Records provided »
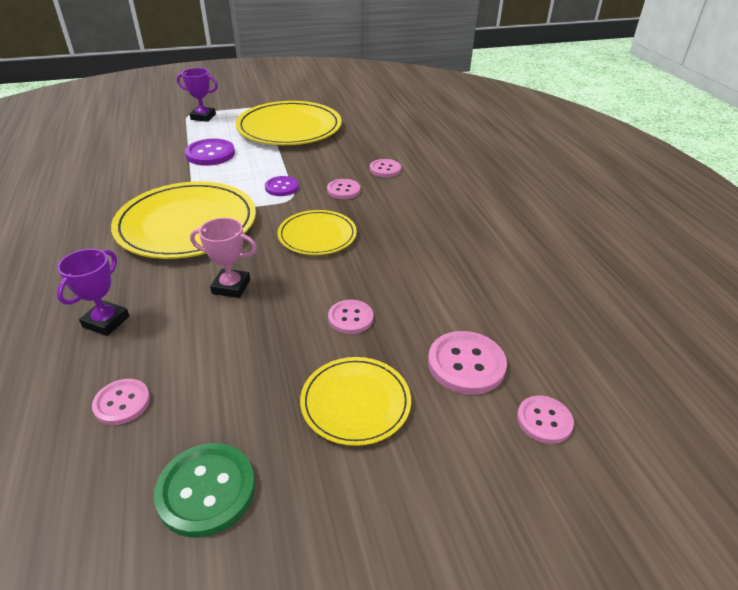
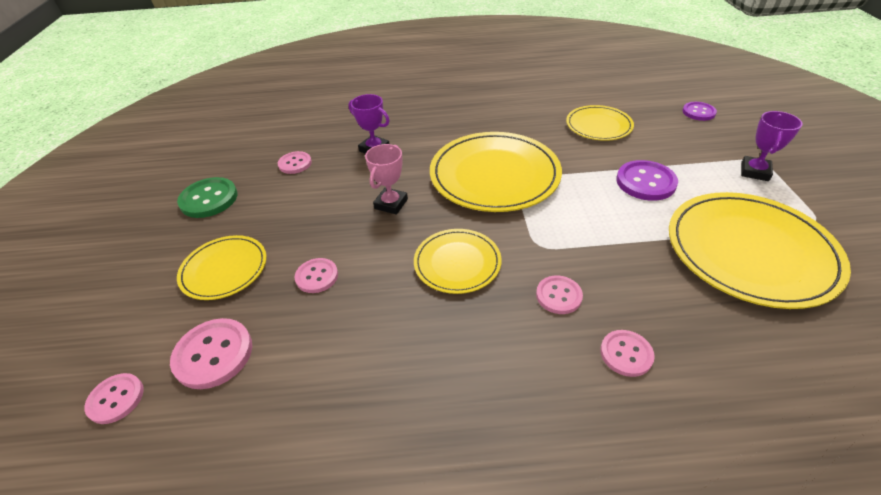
camera: 105 degrees right, 5 degrees up
purple button [265,176,299,196] -> purple button moved to [682,102,717,121]
none -> yellow plate [566,105,634,141]

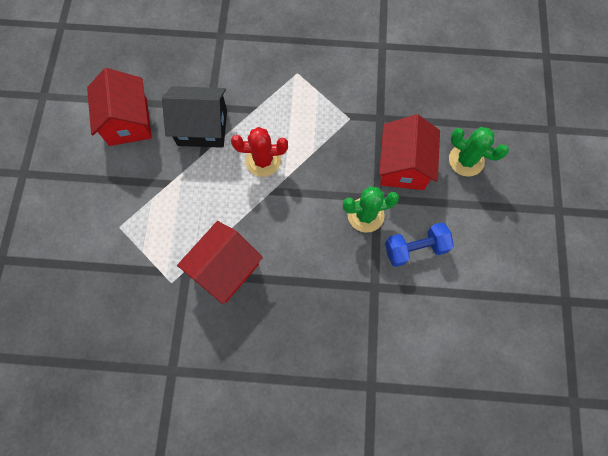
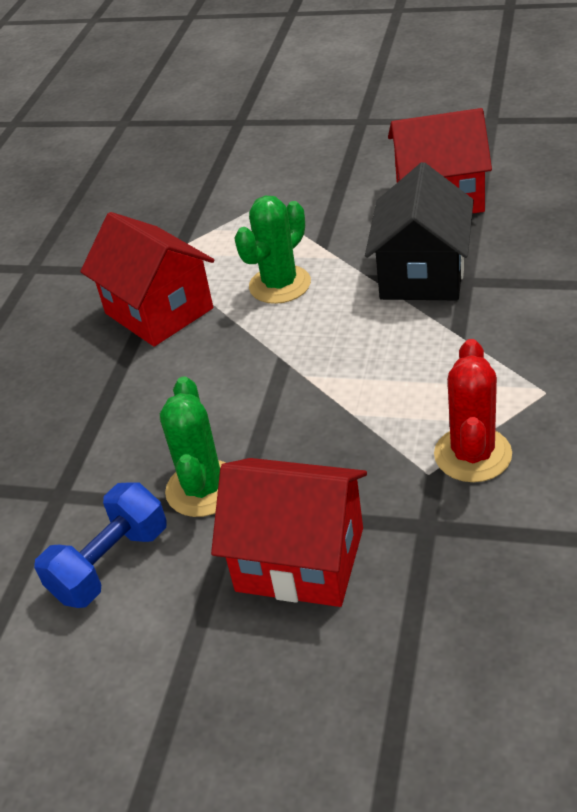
camera: 105 degrees right, 30 degrees down
red cactus [231,127,288,177] -> red cactus moved to [434,339,512,482]
blue dumbbell [385,222,454,267] -> blue dumbbell turned 45 degrees clockwise [34,483,167,608]
green cactus [449,127,509,177] -> green cactus moved to [234,196,311,304]

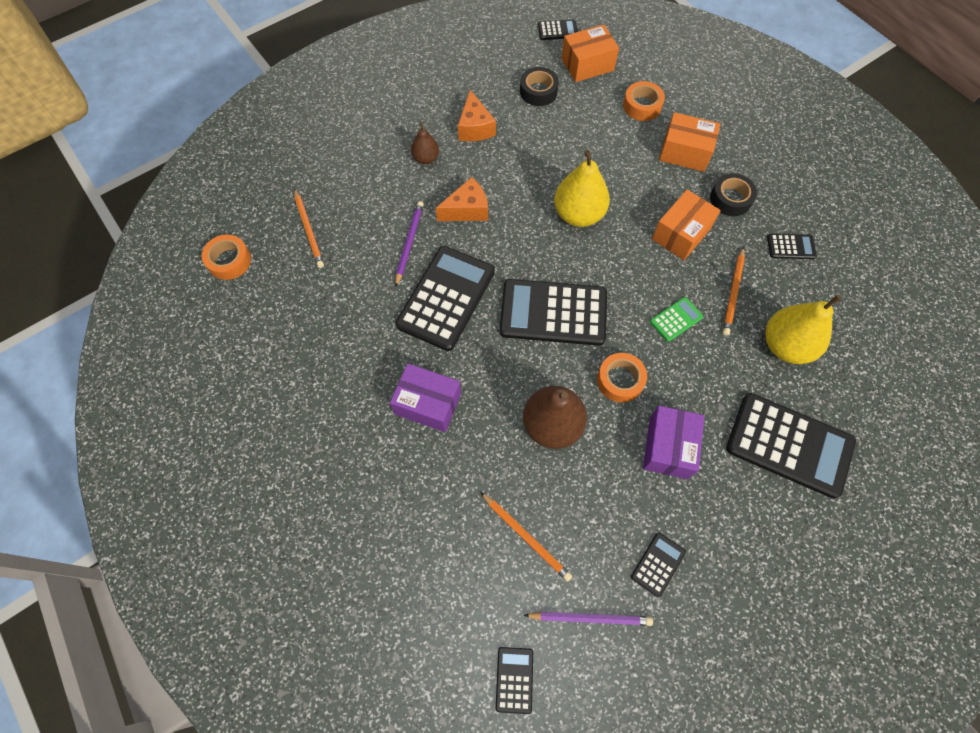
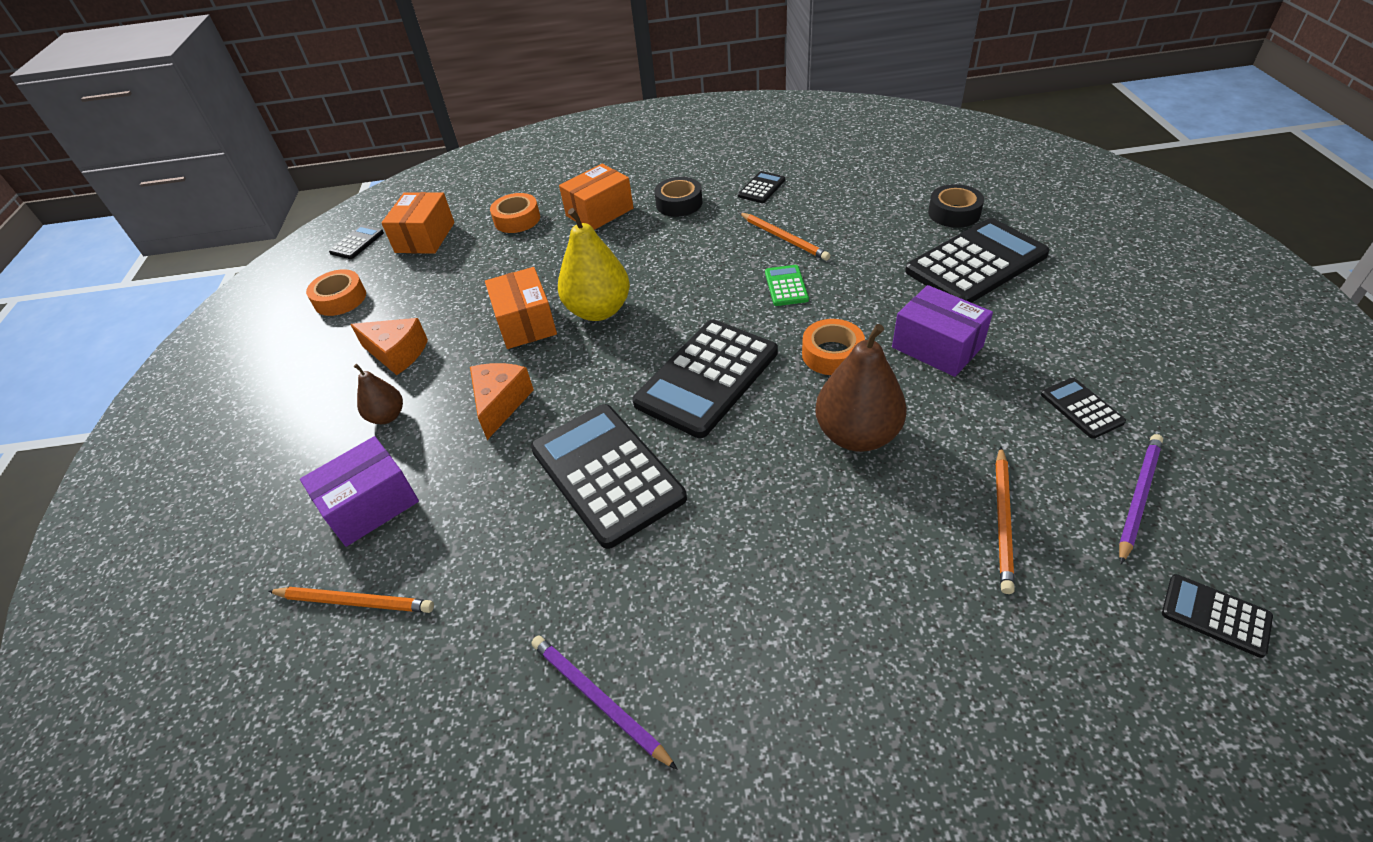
camera: 55 degrees left, 20 degrees down
orange tape [202,235,251,280] -> orange tape moved to [306,269,366,316]
purple box [390,364,461,432] -> purple box moved to [300,436,419,547]
purple pencil [395,201,424,287] -> purple pencil moved to [531,635,678,770]
orange pencil [480,492,572,582] -> orange pencil turned 120 degrees clockwise [996,447,1015,594]
black tape [520,67,559,106] -> black tape moved to [928,184,984,228]
orange box [652,190,721,260] -> orange box moved to [485,267,557,349]
yellow pear [765,295,842,364] -> none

Job » Pictures are to be left out, while the records are copied word for word.

The completed task »
camera: 105 degrees right, 5 degrees up
purple button [265,176,299,196] -> purple button moved to [682,102,717,121]
none -> yellow plate [566,105,634,141]

camera: 105 degrees right, 30 degrees down
red cactus [231,127,288,177] -> red cactus moved to [434,339,512,482]
blue dumbbell [385,222,454,267] -> blue dumbbell turned 45 degrees clockwise [34,483,167,608]
green cactus [449,127,509,177] -> green cactus moved to [234,196,311,304]

camera: 55 degrees left, 20 degrees down
orange tape [202,235,251,280] -> orange tape moved to [306,269,366,316]
purple box [390,364,461,432] -> purple box moved to [300,436,419,547]
purple pencil [395,201,424,287] -> purple pencil moved to [531,635,678,770]
orange pencil [480,492,572,582] -> orange pencil turned 120 degrees clockwise [996,447,1015,594]
black tape [520,67,559,106] -> black tape moved to [928,184,984,228]
orange box [652,190,721,260] -> orange box moved to [485,267,557,349]
yellow pear [765,295,842,364] -> none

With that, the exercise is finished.